Although the data below contains pictures, please reproduce only its words, exactly.

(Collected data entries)

##########

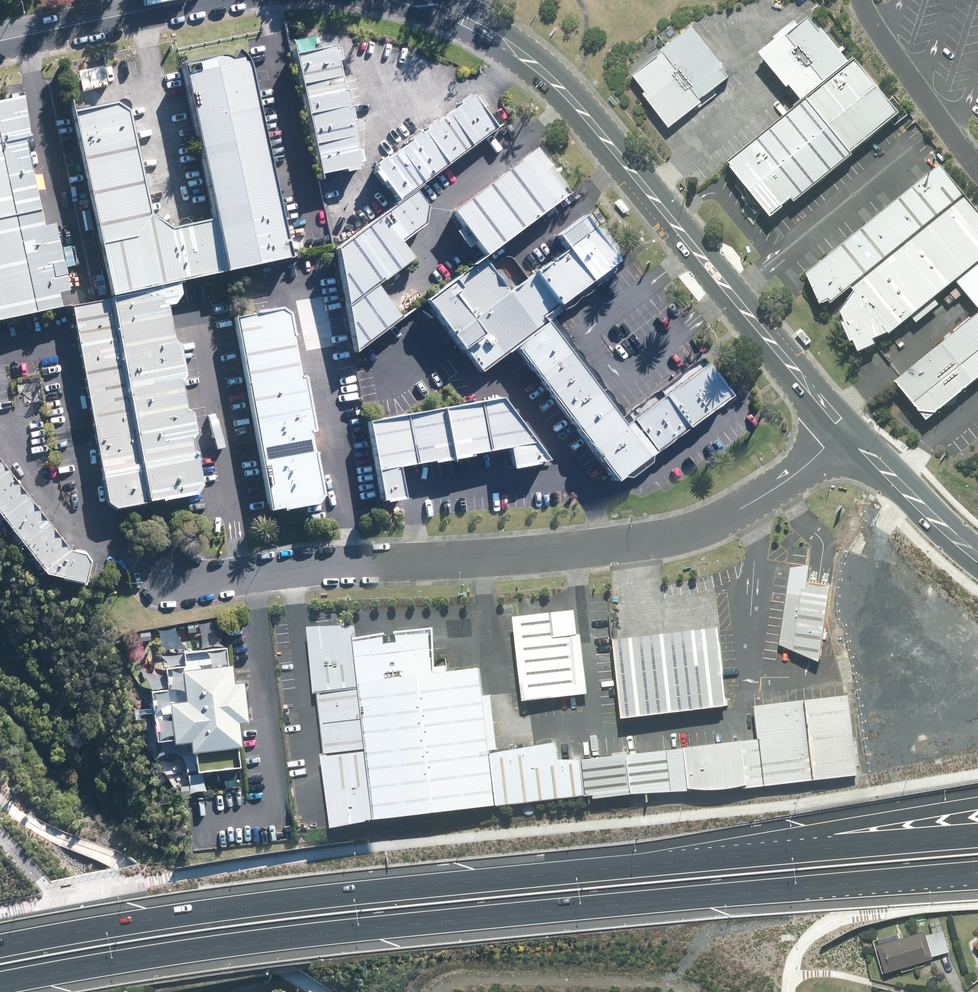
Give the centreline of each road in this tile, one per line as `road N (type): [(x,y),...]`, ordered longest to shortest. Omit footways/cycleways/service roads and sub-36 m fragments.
road 1 (motorway): [(977,873),(534,910),(0,984)]
road 2 (motorway): [(0,947),(271,902),(727,857)]
road 3 (unclassified): [(174,575),(215,580),(652,539),(755,500),(846,428)]
road 4 (secondary): [(452,15),(514,50),(561,90),(846,428)]
road 5 (motorway): [(727,857),(977,803)]
road 6 (motorway): [(727,857),(977,836)]
road 7 (secondary): [(0,41),(192,0)]
road 8 (secondary): [(846,428),(977,559)]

##########

» **SOLVED EXERCISE**
Give the centreline of each road in this tile, one per line as `road N (type): [(x,y),...]`, ordered longest to shortest. Omit footways/cycleways/service roads and sub-36 m fragments.
road 1 (motorway): [(977,873),(534,910),(0,984)]
road 2 (motorway): [(0,947),(271,902),(727,857)]
road 3 (unclassified): [(174,575),(215,580),(652,539),(755,500),(846,428)]
road 4 (secondary): [(452,15),(514,50),(561,90),(846,428)]
road 5 (motorway): [(727,857),(977,803)]
road 6 (motorway): [(727,857),(977,836)]
road 7 (secondary): [(0,41),(192,0)]
road 8 (secondary): [(846,428),(977,559)]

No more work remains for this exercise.